Raw data:
════════════════════

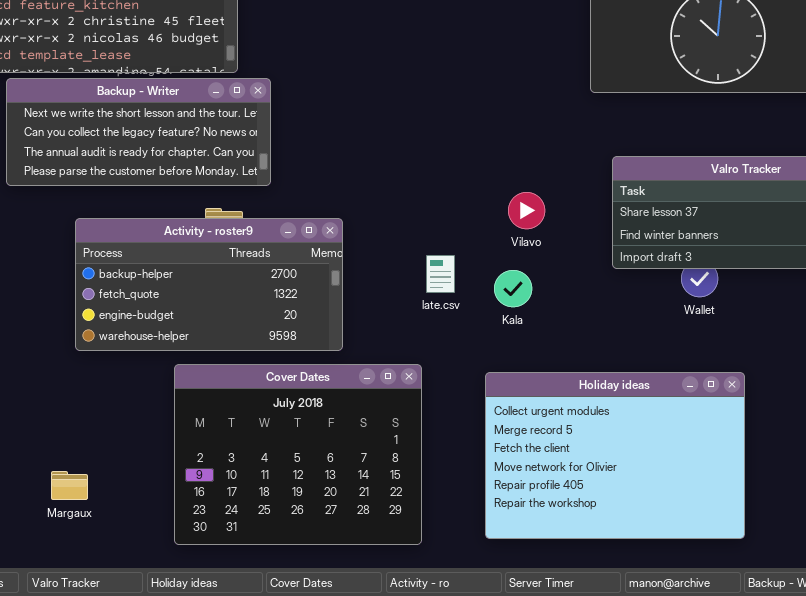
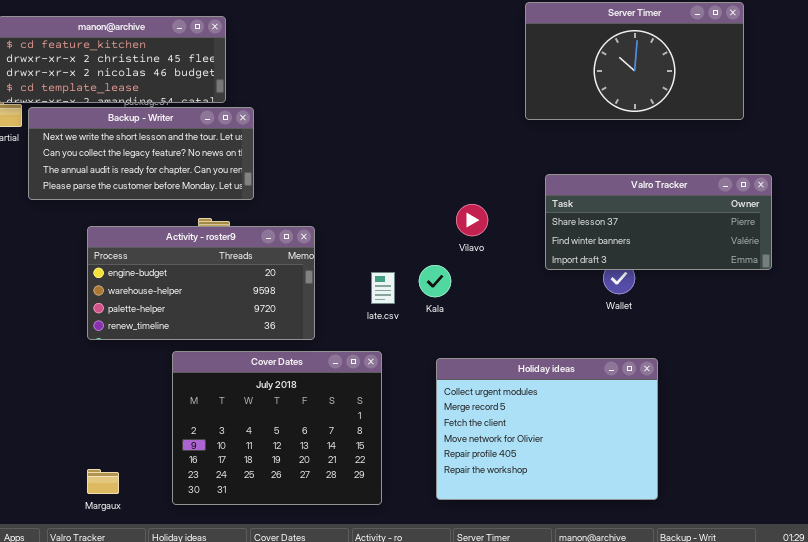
Activity - roster9: [75,218,343,351] -> [87,226,315,340], scrolled down 2 rows
late.csv: [426,255,455,293] -> [371,272,395,304], moved
Kala: [494,270,532,307] -> [419,265,451,297], moved
Margaux: [51,471,88,500] -> [87,469,119,494], moved

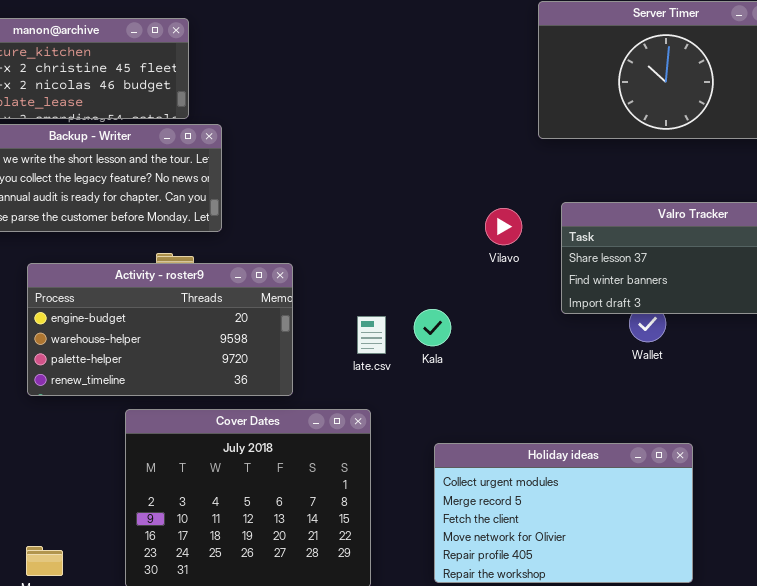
Vilavo: [456,204,488,236] -> [485,208,522,245], moved
Holiday ideas: [436,358,658,500] -> [434,443,693,583], resized

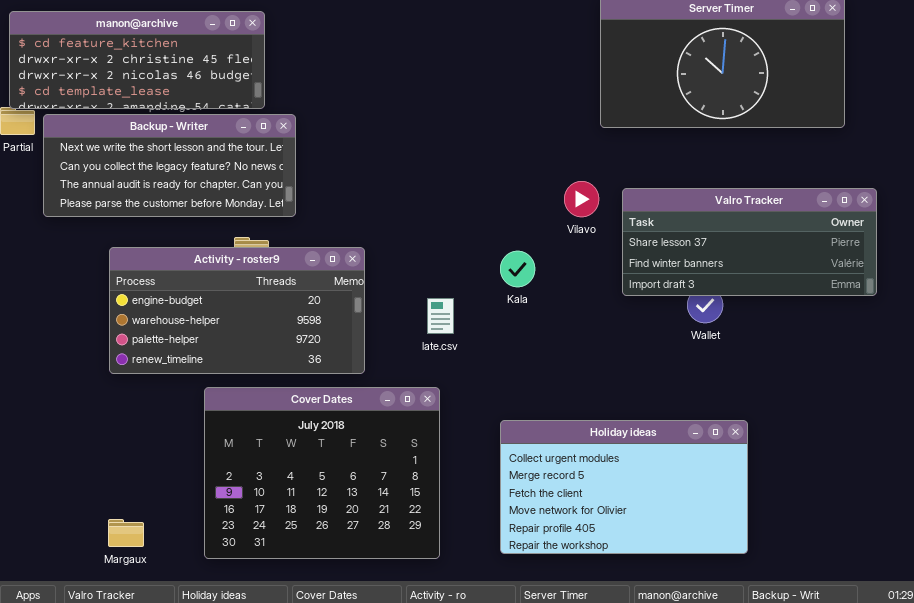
Vilavo: [485,208,522,245] -> [564,181,599,217], moved
Kala: [414,309,451,346] -> [500,251,535,287], moved

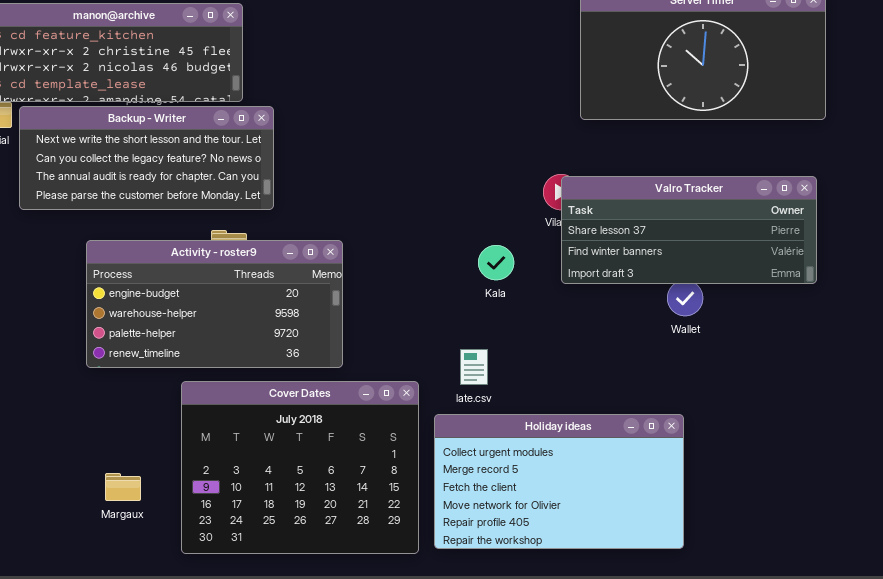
Valro Tracker: [622,188,877,296] -> [561,176,817,284], moved
late.csv: [427,298,454,334] -> [460,349,488,385], moved
Holiday ideas: [500,420,748,554] -> [434,414,684,549], moved
Margaux: [108,519,144,547] -> [105,473,141,501], moved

════════════════════

Required work: An exact copy of every record above is required, with all pictures omitted.

Answer for this exercise:
Activity - roster9: [75,218,343,351] -> [87,226,315,340], scrolled down 2 rows
late.csv: [426,255,455,293] -> [371,272,395,304], moved
Kala: [494,270,532,307] -> [419,265,451,297], moved
Margaux: [51,471,88,500] -> [87,469,119,494], moved

Vilavo: [456,204,488,236] -> [485,208,522,245], moved
Holiday ideas: [436,358,658,500] -> [434,443,693,583], resized

Vilavo: [485,208,522,245] -> [564,181,599,217], moved
Kala: [414,309,451,346] -> [500,251,535,287], moved

Valro Tracker: [622,188,877,296] -> [561,176,817,284], moved
late.csv: [427,298,454,334] -> [460,349,488,385], moved
Holiday ideas: [500,420,748,554] -> [434,414,684,549], moved
Margaux: [108,519,144,547] -> [105,473,141,501], moved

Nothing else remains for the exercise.